◆ **TASK STATEMENT**
Would you copy the records below, exactly and only from their first line through the line containing "none -> tan plate I2 level 1", without any pictures?

◆ **GIVEN ENTRIES**
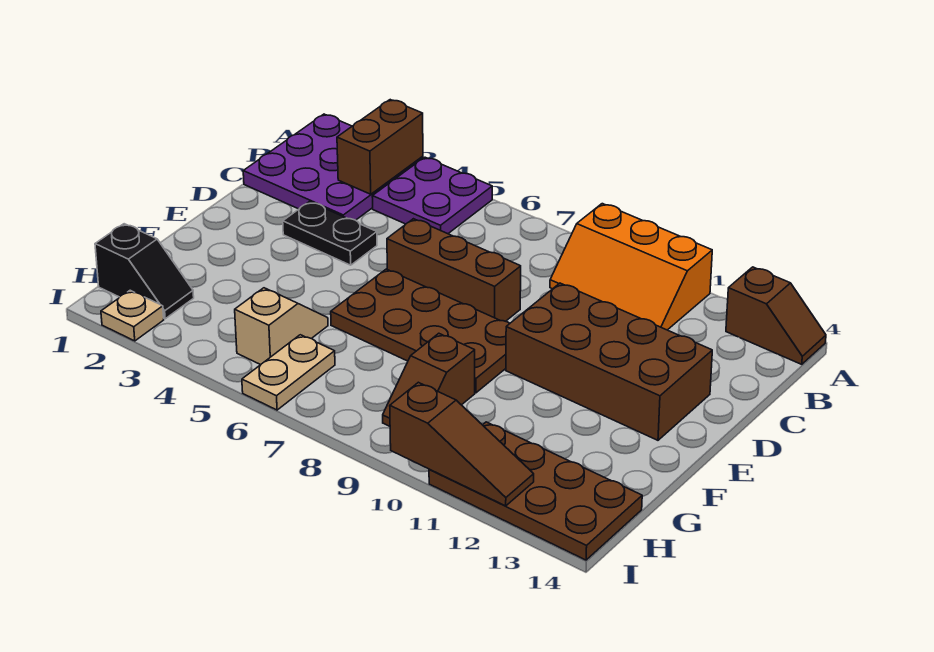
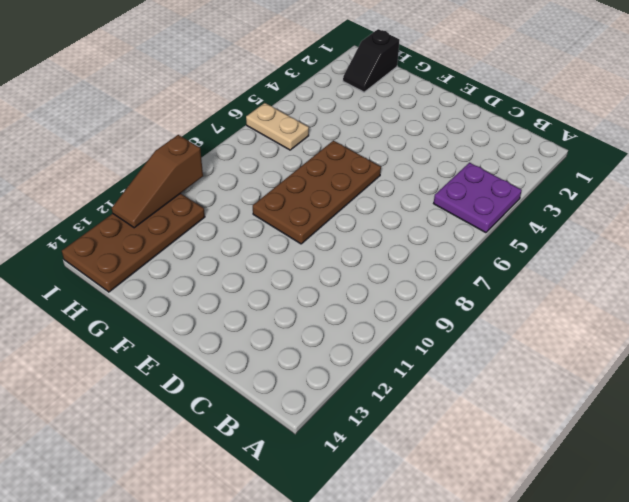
none -> purple plate A1:C3 level 1
none -> orange slope A9:B11 level 1 top A
none -> brown slope A13:A14 level 1 top 13

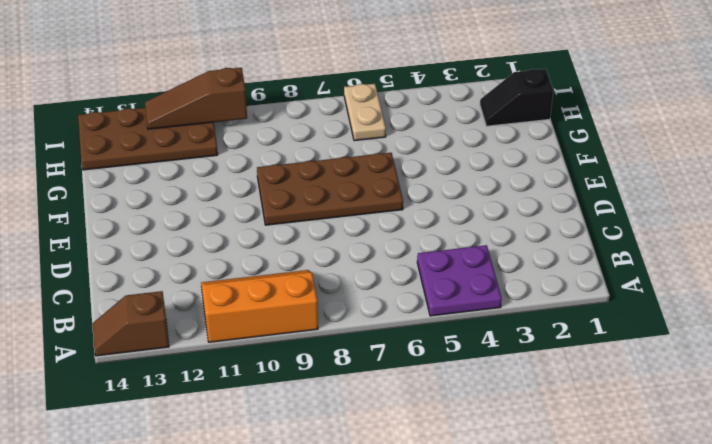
none -> purple plate A1:C3 level 1
none -> black plate D3:D4 level 1
none -> brown brick D6:D8 level 1

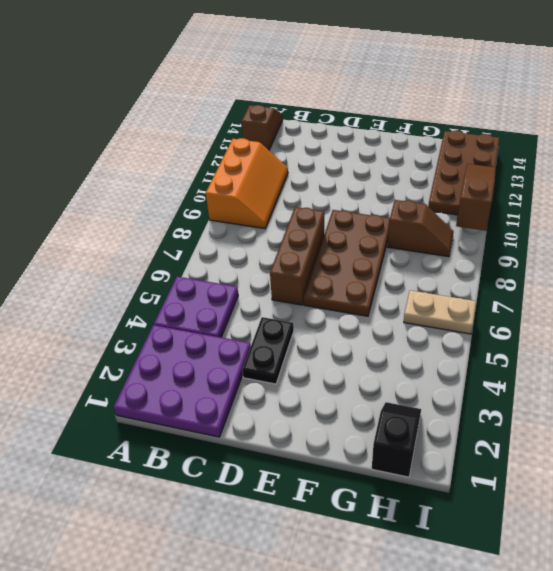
none -> brown brick D10:E13 level 1
none -> tan slope G5:H5 level 1 top H
none -> tan plate I2 level 1

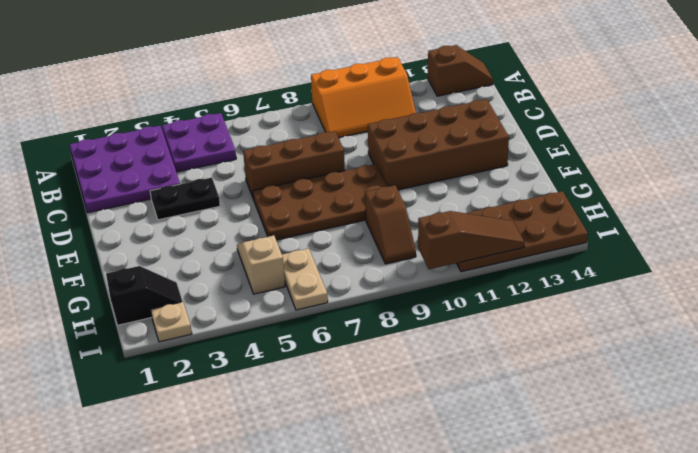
none -> brown brick A3:B3 level 2

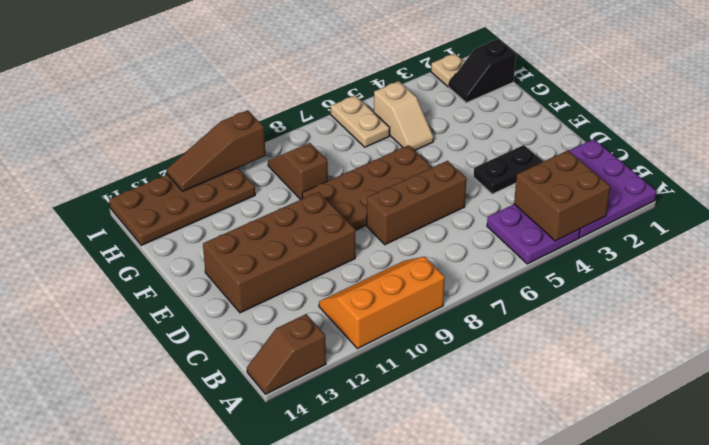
brown brick A3:B4 level 2 -> brown brick A3:B3 level 2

◆ **RESPONSE AREA**
none -> purple plate A1:C3 level 1
none -> orange slope A9:B11 level 1 top A
none -> brown slope A13:A14 level 1 top 13

none -> purple plate A1:C3 level 1
none -> black plate D3:D4 level 1
none -> brown brick D6:D8 level 1

none -> brown brick D10:E13 level 1
none -> tan slope G5:H5 level 1 top H
none -> tan plate I2 level 1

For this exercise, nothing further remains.